**Exercise directions:** An exact copy of the listing below is the answer, with the pictures removed.

**Data shown:**
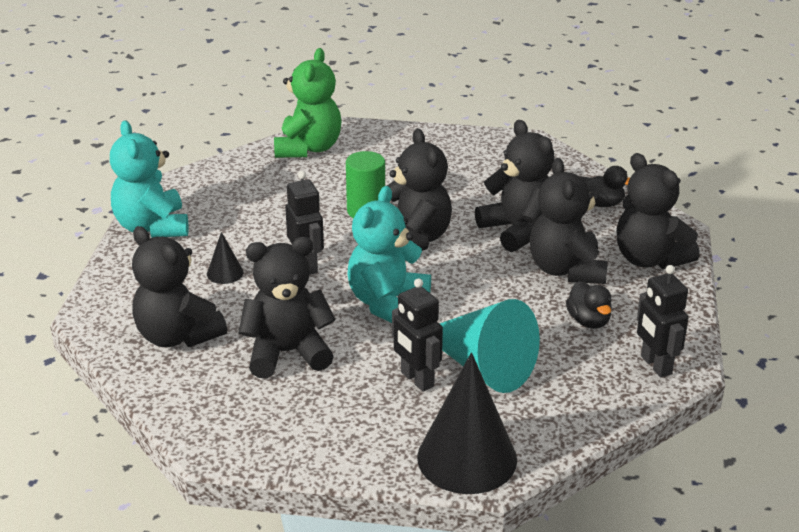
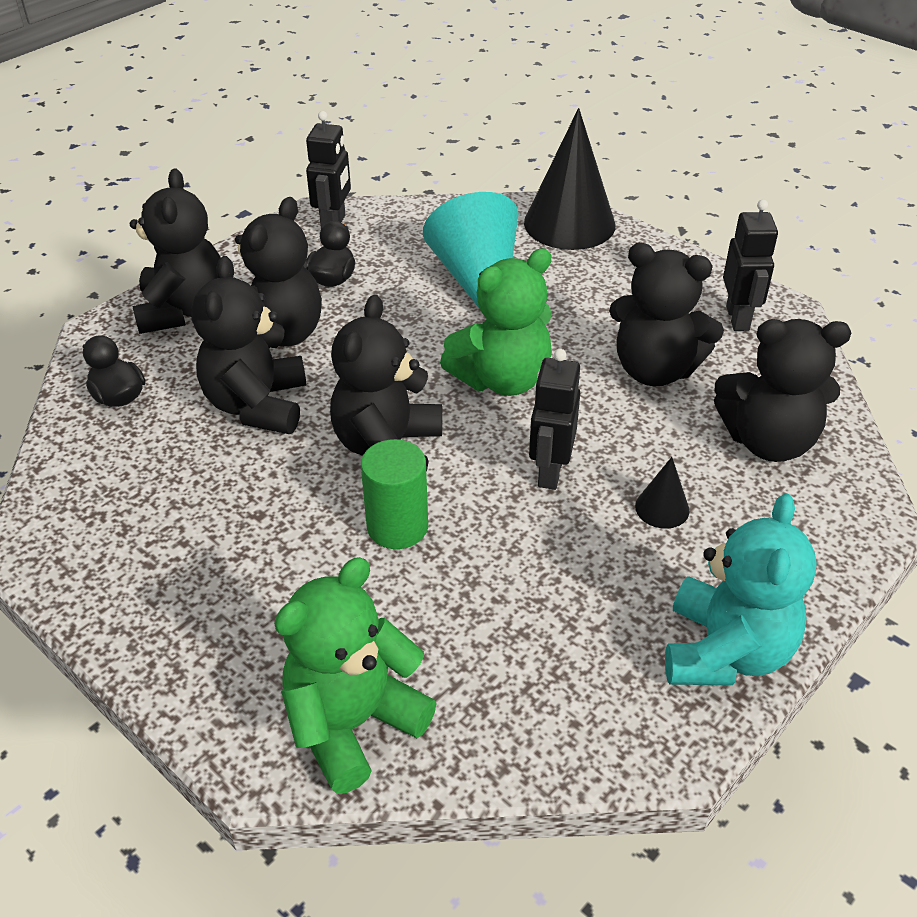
camera: 145 degrees left, 10 degrees up
black teddy bear [132,226,227,347] -> black teddy bear turned 105 degrees clockwise [714,319,851,462]
turquoise teddy bear [348,186,431,323] -> green teddy bear [440,248,552,396]
black robot [392,278,443,392] -> black robot moved to [723,199,778,331]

**Exercise solution:**
camera: 145 degrees left, 10 degrees up
black teddy bear [132,226,227,347] -> black teddy bear turned 105 degrees clockwise [714,319,851,462]
turquoise teddy bear [348,186,431,323] -> green teddy bear [440,248,552,396]
black robot [392,278,443,392] -> black robot moved to [723,199,778,331]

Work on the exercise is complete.